• [TASK PROMPT]:
Set out exactly, and only, the lines running from the one containing "none -> tan 1x1 brick [191,356,272,464]" to the bottom of the listing below; pictures stay out.

• [RECORDS SHOWN]:

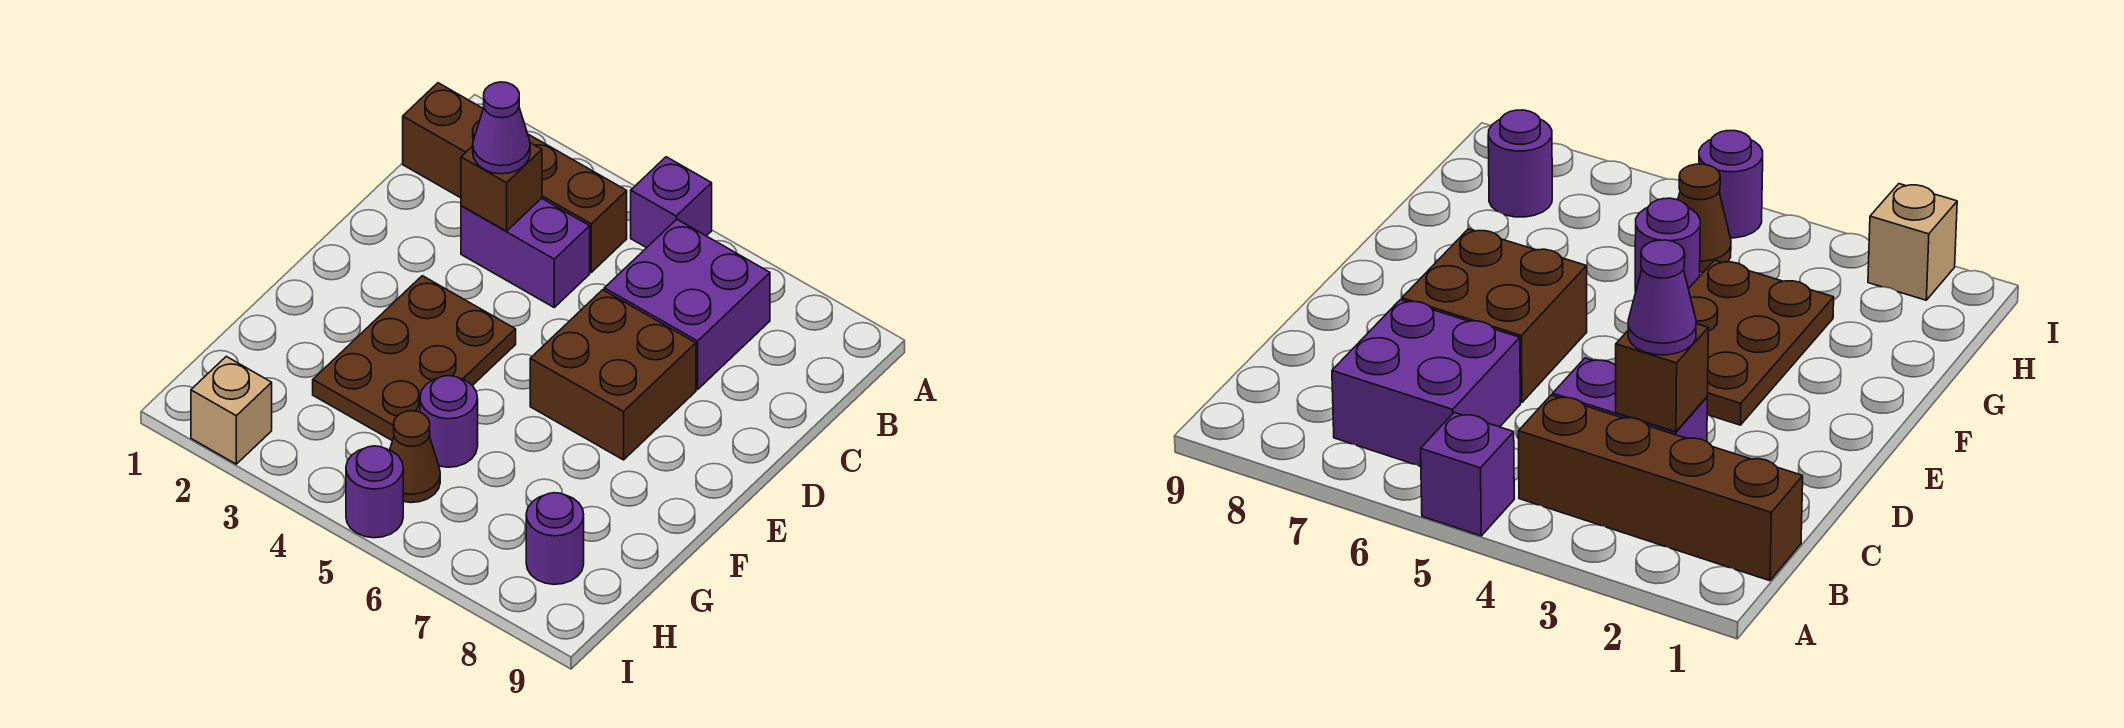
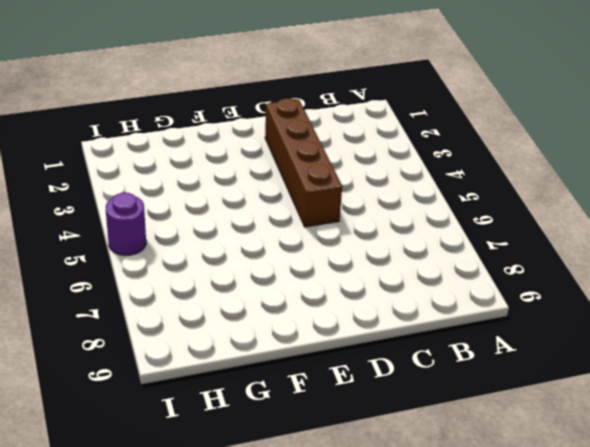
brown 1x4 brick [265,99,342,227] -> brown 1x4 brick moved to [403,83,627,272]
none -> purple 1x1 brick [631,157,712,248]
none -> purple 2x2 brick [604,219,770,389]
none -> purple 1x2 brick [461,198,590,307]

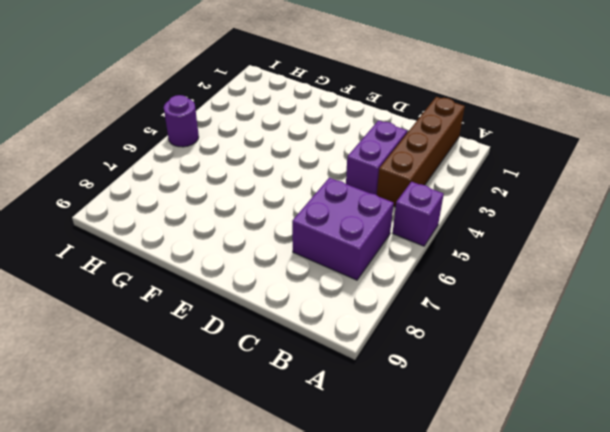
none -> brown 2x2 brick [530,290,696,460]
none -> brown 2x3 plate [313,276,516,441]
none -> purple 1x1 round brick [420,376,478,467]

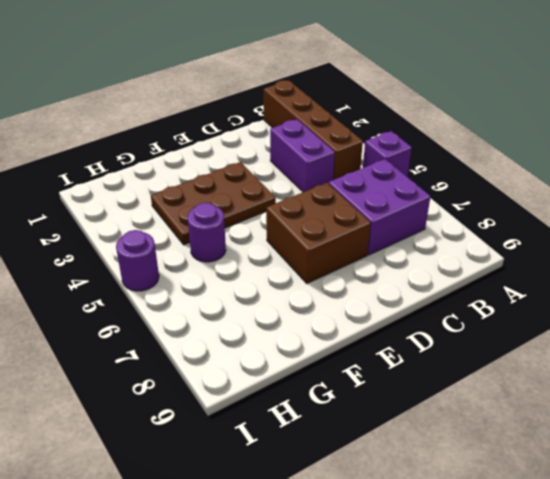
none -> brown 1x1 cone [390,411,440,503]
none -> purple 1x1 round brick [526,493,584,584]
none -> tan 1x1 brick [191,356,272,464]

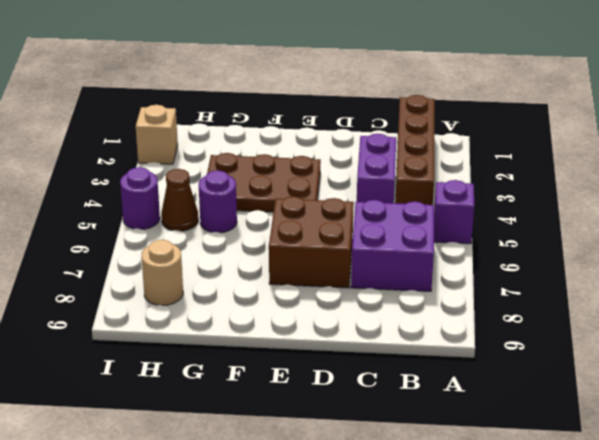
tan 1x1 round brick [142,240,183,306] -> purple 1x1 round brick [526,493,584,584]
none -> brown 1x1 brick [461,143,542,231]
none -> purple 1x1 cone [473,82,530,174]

• [TASK RESULT]:
none -> tan 1x1 brick [191,356,272,464]

tan 1x1 round brick [142,240,183,306] -> purple 1x1 round brick [526,493,584,584]
none -> brown 1x1 brick [461,143,542,231]
none -> purple 1x1 cone [473,82,530,174]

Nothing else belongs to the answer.